YOUR ASSIGNMENT = Give back, word for word, the line that contains "purple square: (90, 267) -> (81, 227), moved" and every line that follows it in the data below.

[Recorded data]
Content starts
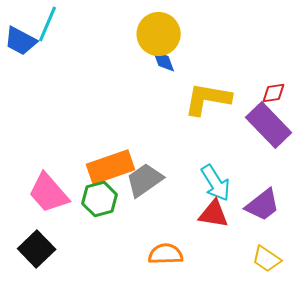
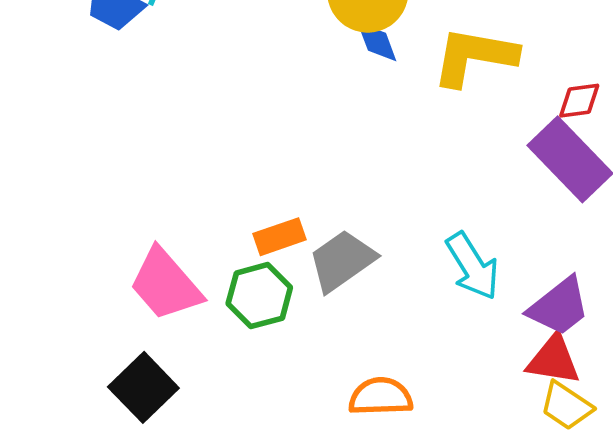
yellow L-shape: (208, 99) -> (474, 56), moved
orange rectangle: (111, 167) -> (279, 237), size x0.6
red triangle: (214, 214) -> (553, 360), moved

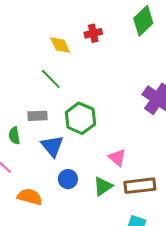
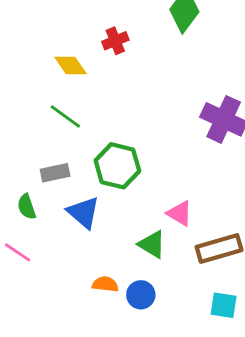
blue circle: (68, 179) -> (141, 295), moved
green triangle: (103, 186) -> (152, 244), moved, turned -45
orange semicircle: (30, 197) -> (105, 284), moved, size x0.7

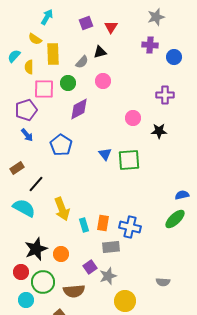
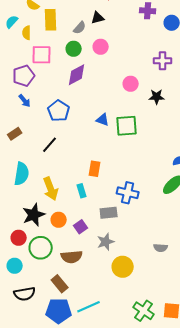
green circle: (68, 83) -> (74, 49), moved
blue triangle: (105, 154) -> (103, 120), turned -32
black line: (36, 184) -> (50, 145), moved
cyan semicircle: (24, 208) -> (22, 174), turned 70
yellow arrow: (62, 209) -> (51, 189), moved
orange rectangle: (103, 223) -> (95, 169), moved
purple square: (90, 267) -> (81, 227), moved
cyan circle: (26, 300) -> (15, 266), moved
Content ends
EXPECTED ANSWER =
purple square: (90, 267) -> (81, 227), moved
cyan circle: (26, 300) -> (15, 266), moved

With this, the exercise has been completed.